## Exercise goal
Locate the word "image" in the material, then show every line that holds it.

## Data records

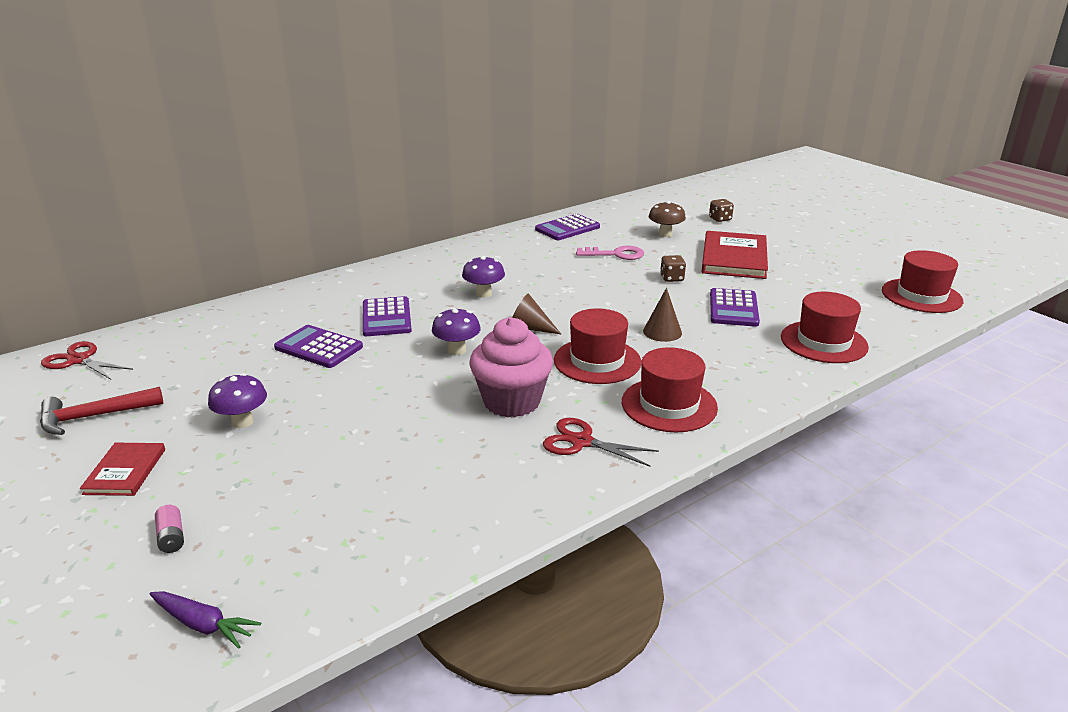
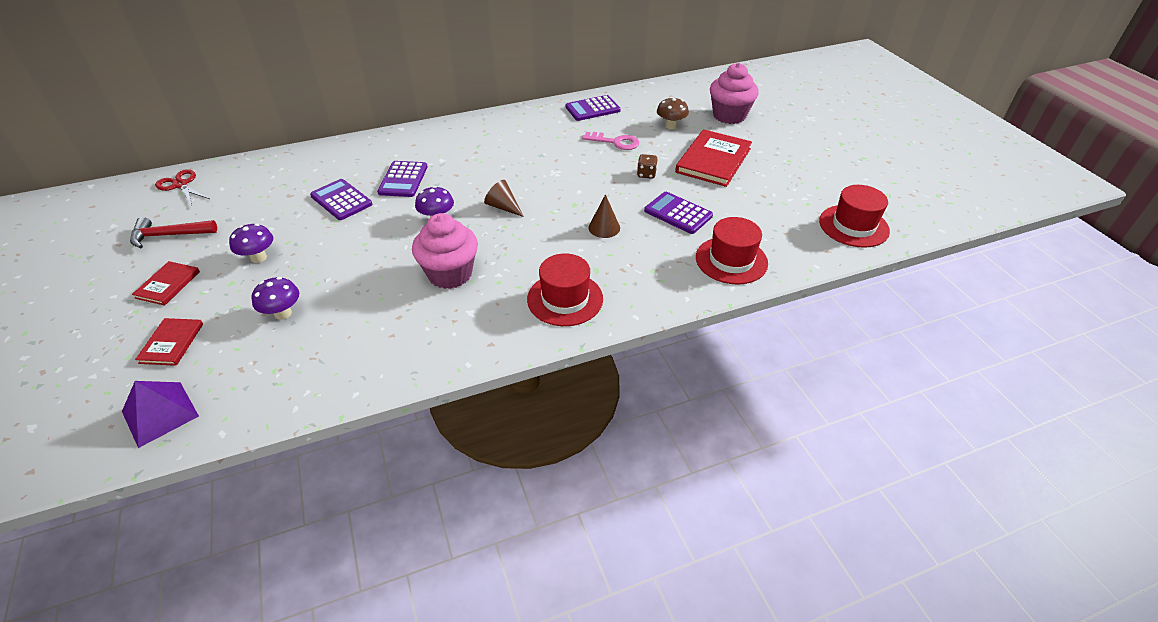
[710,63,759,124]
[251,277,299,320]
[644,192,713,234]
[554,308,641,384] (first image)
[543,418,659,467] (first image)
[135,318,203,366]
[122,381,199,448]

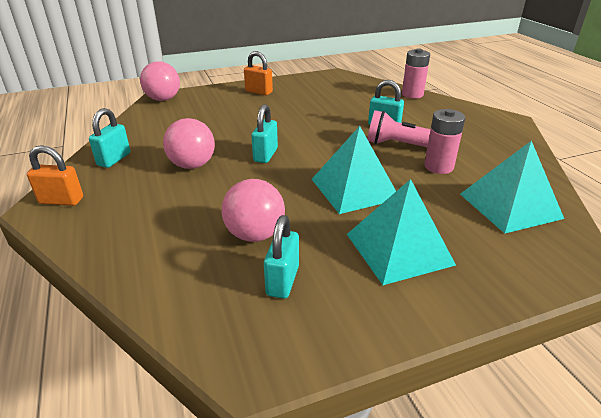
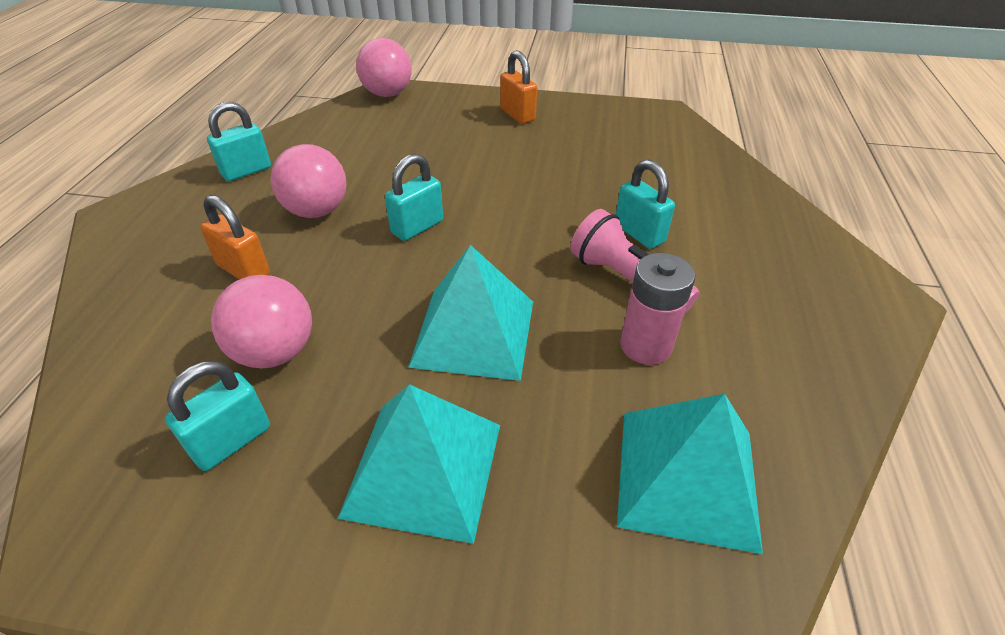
[402,49,430,98] (first image)
[200,195,270,279]

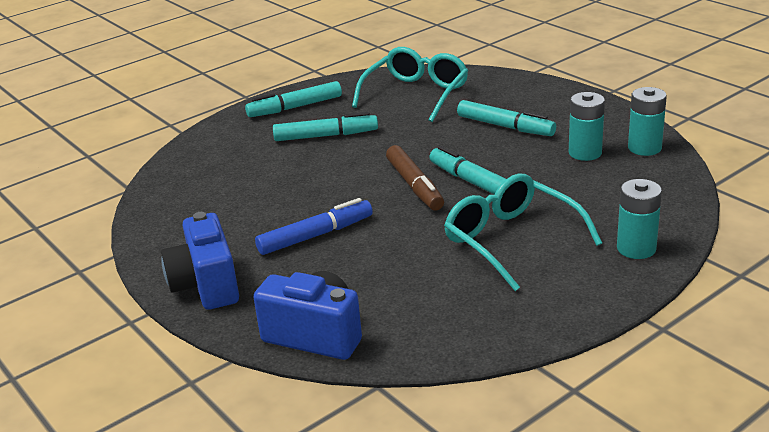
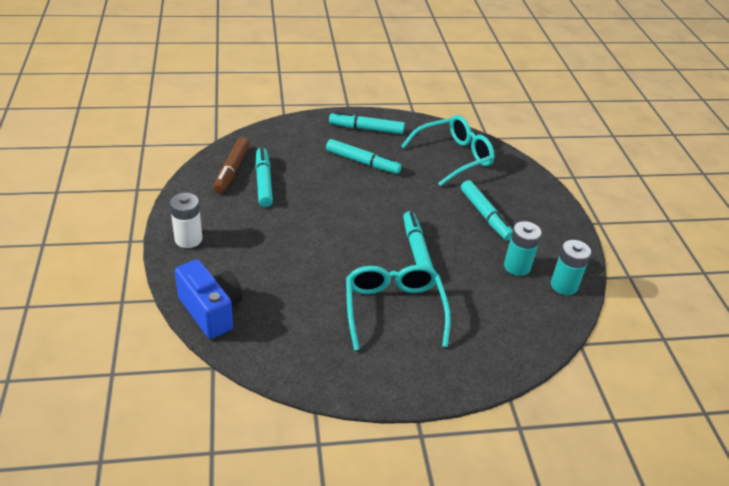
[213,137,250,193]
[617,179,662,259] (first image)
[255,198,373,255] (first image)
[170,193,202,248]
[255,147,273,207]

## Exercise output
[554,308,641,384] (first image)
[543,418,659,467] (first image)
[402,49,430,98] (first image)
[617,179,662,259] (first image)
[255,198,373,255] (first image)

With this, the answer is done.